**Directions for this task**
Print each entry as it appears. Images stay out of the copy.

Records from a data source:
○ ○ ○ ○ ○ ○ ○

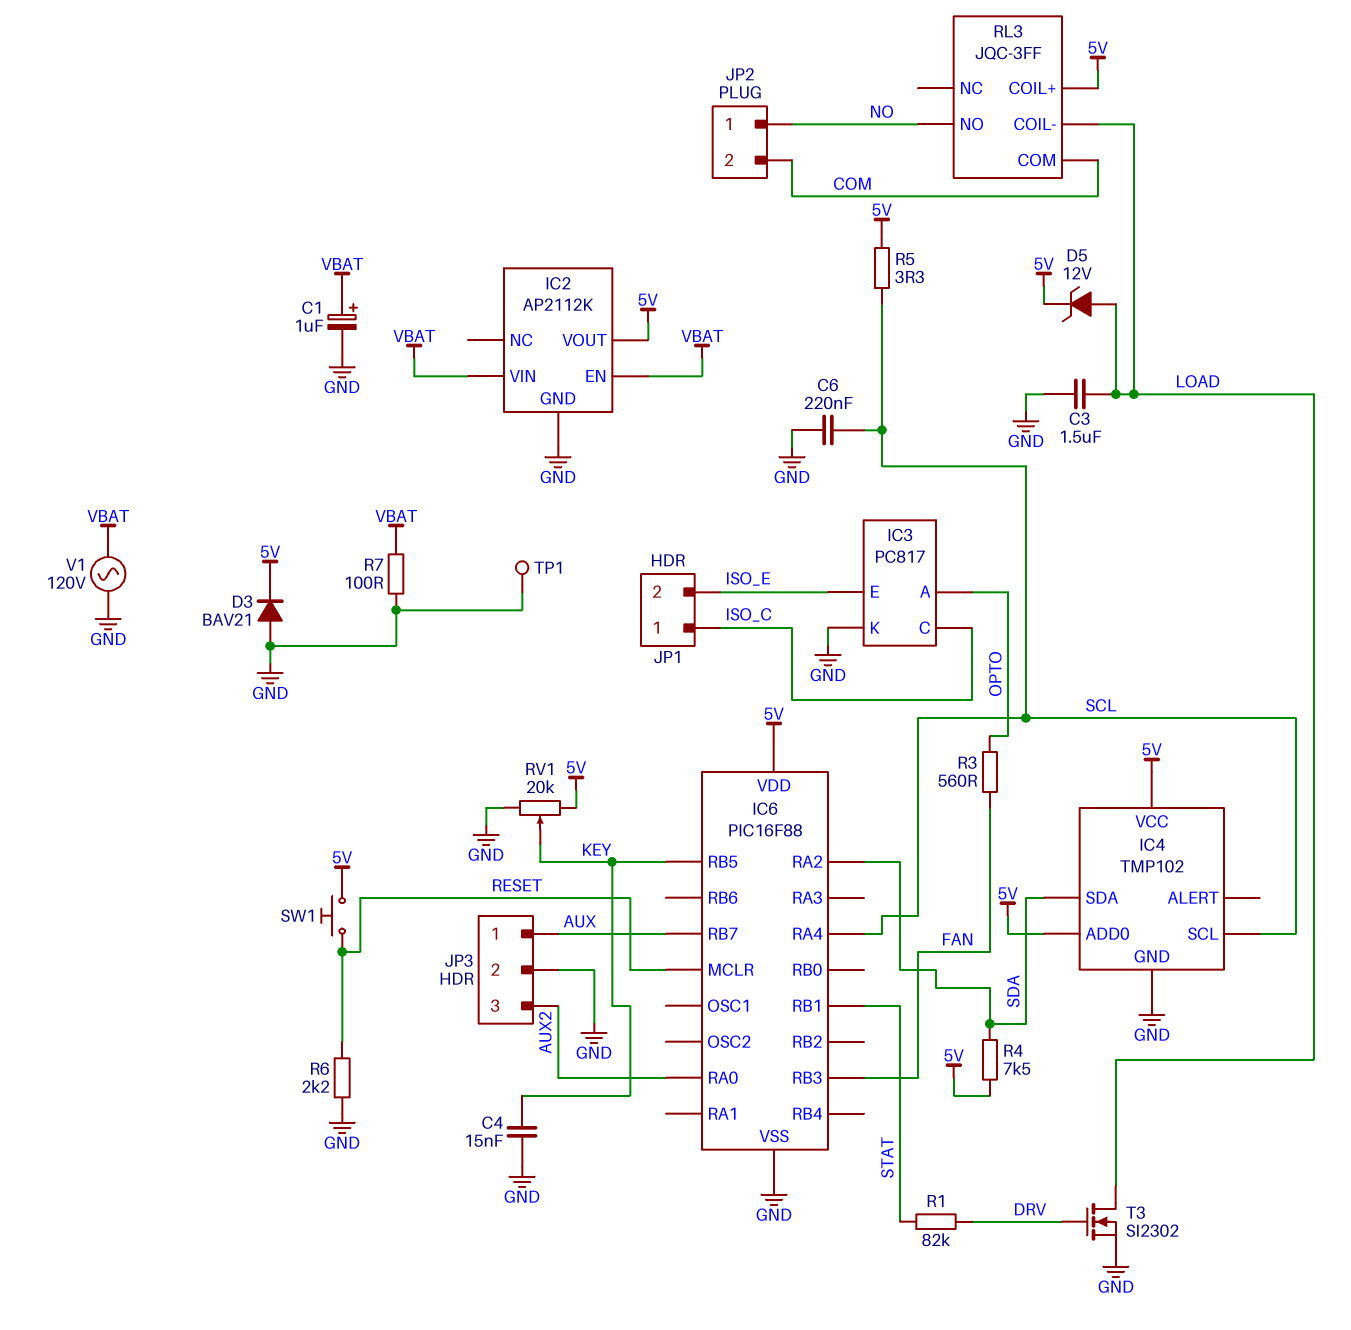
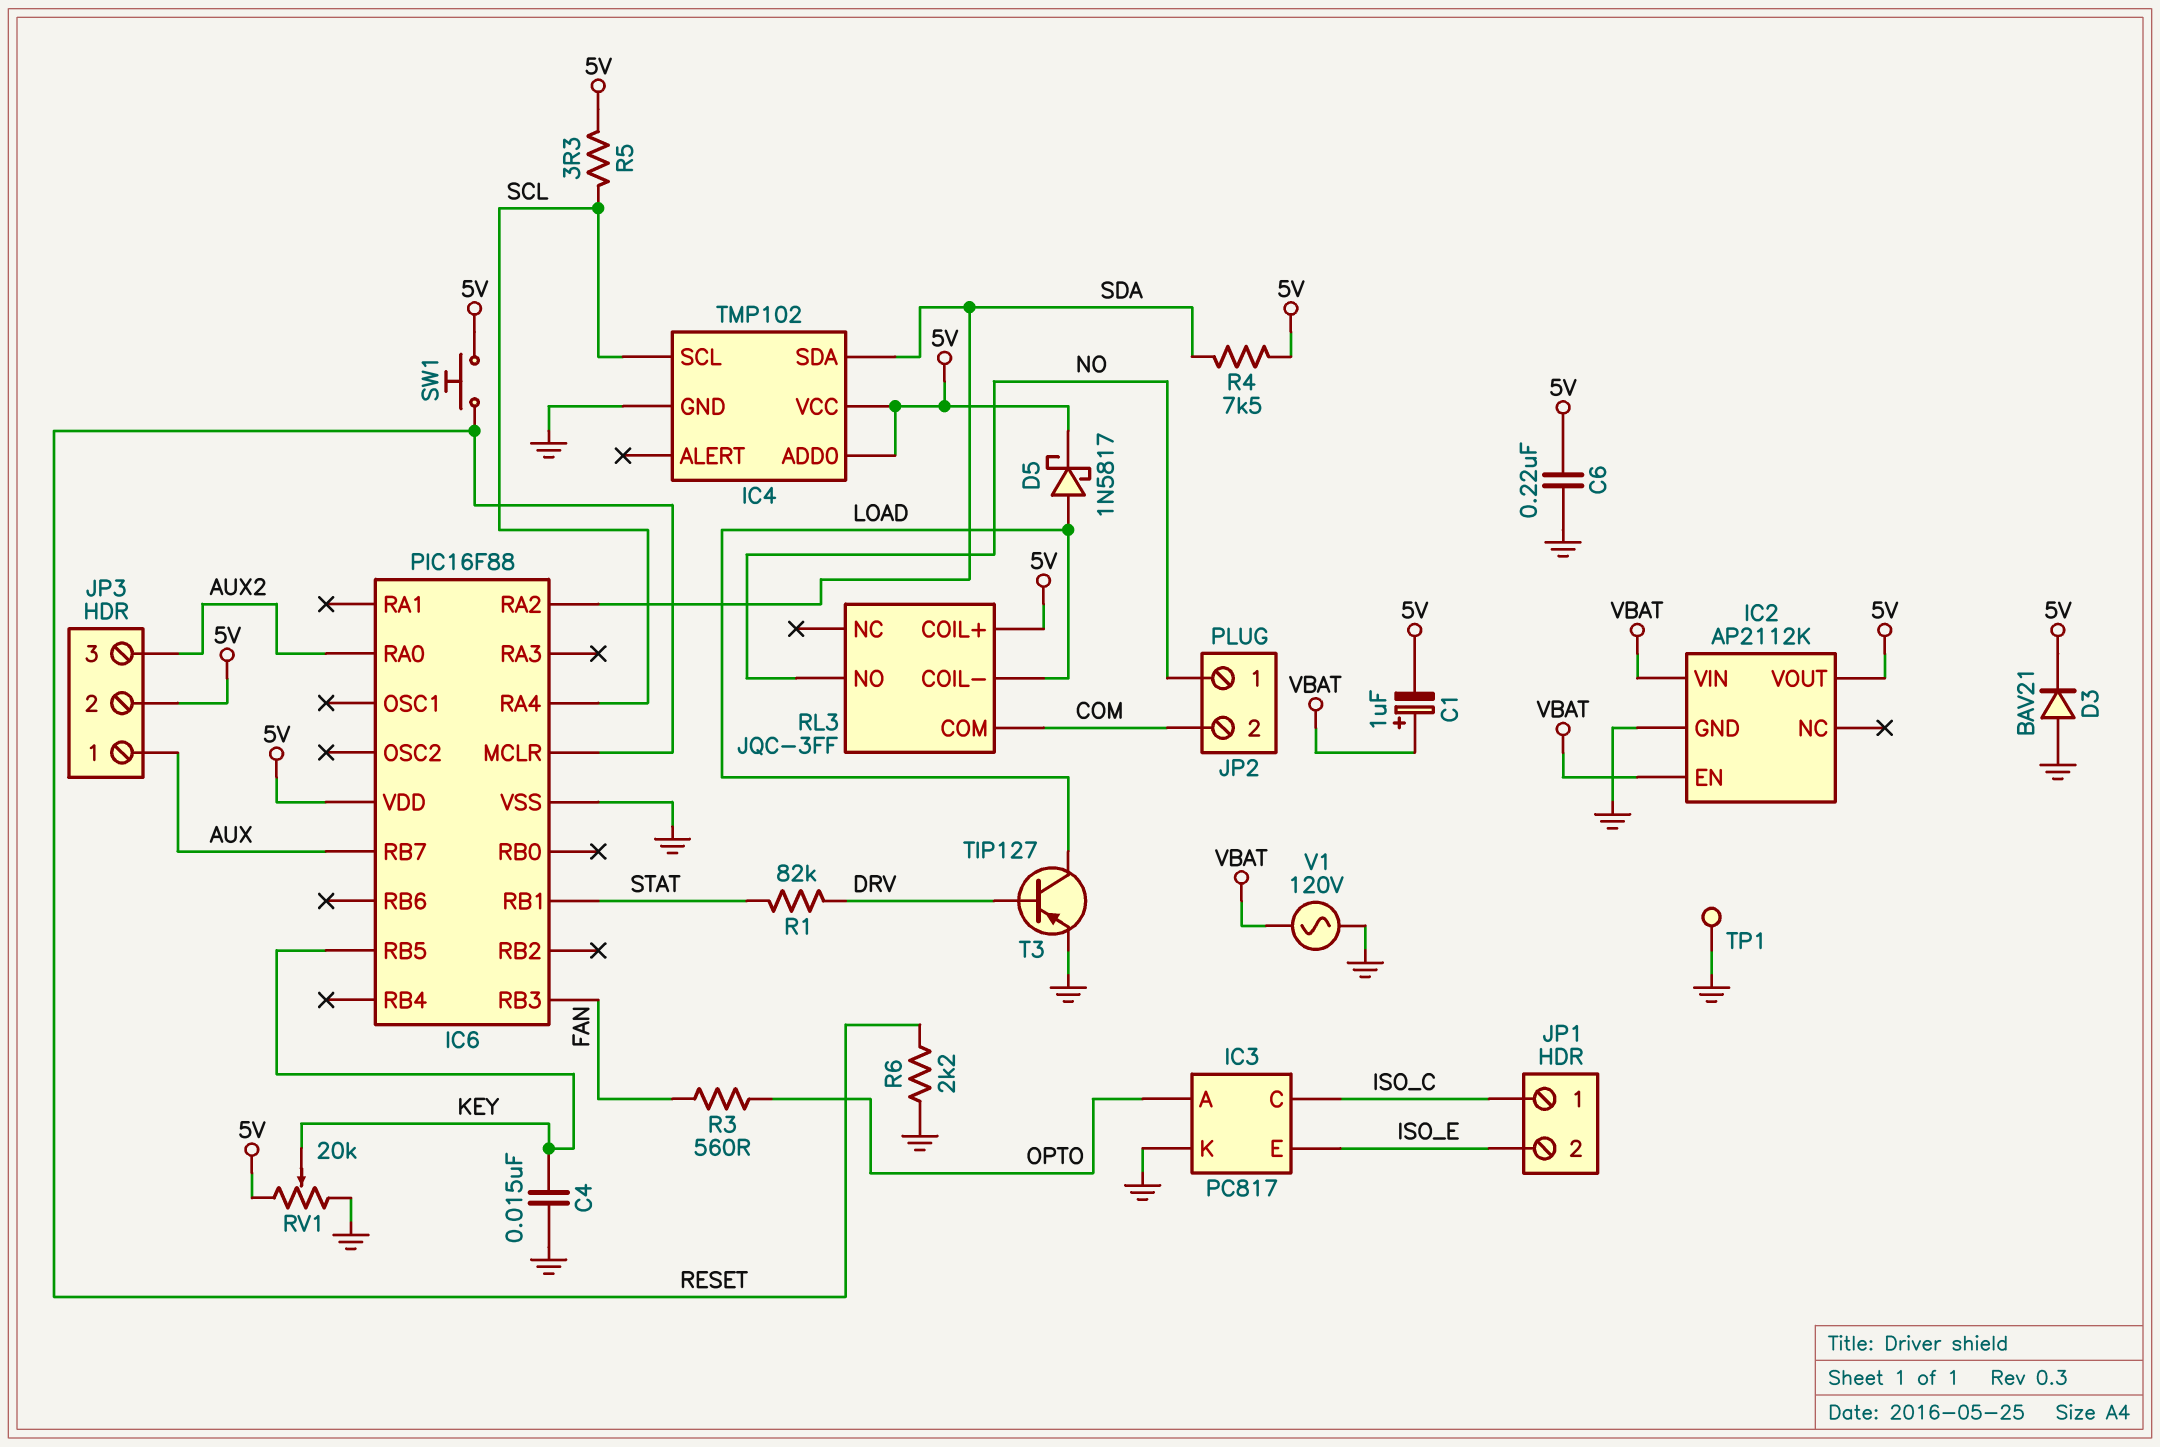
C1: 1uF (plus VBAT, minus GND) -> 1uF (plus VBAT, minus 5V)
C3: 1.5uF (GND, LOAD) -> none
C6: 220nF (GND, SCL) -> 220nF (5V, GND)
D5: zener 12V (A LOAD, K 5V) -> schottky 1N5817 (A LOAD, K 5V)
JP3 pin 2: GND -> 5V
R7: 100 (GND, VBAT) -> none
T3: NMOS SI2302 (G DRV, D LOAD, S GND) -> PNP TIP127 (B DRV, C LOAD, E GND)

○ ○ ○ ○ ○ ○ ○

**Task answer**
C1: 1uF (plus VBAT, minus GND) -> 1uF (plus VBAT, minus 5V)
C3: 1.5uF (GND, LOAD) -> none
C6: 220nF (GND, SCL) -> 220nF (5V, GND)
D5: zener 12V (A LOAD, K 5V) -> schottky 1N5817 (A LOAD, K 5V)
JP3 pin 2: GND -> 5V
R7: 100 (GND, VBAT) -> none
T3: NMOS SI2302 (G DRV, D LOAD, S GND) -> PNP TIP127 (B DRV, C LOAD, E GND)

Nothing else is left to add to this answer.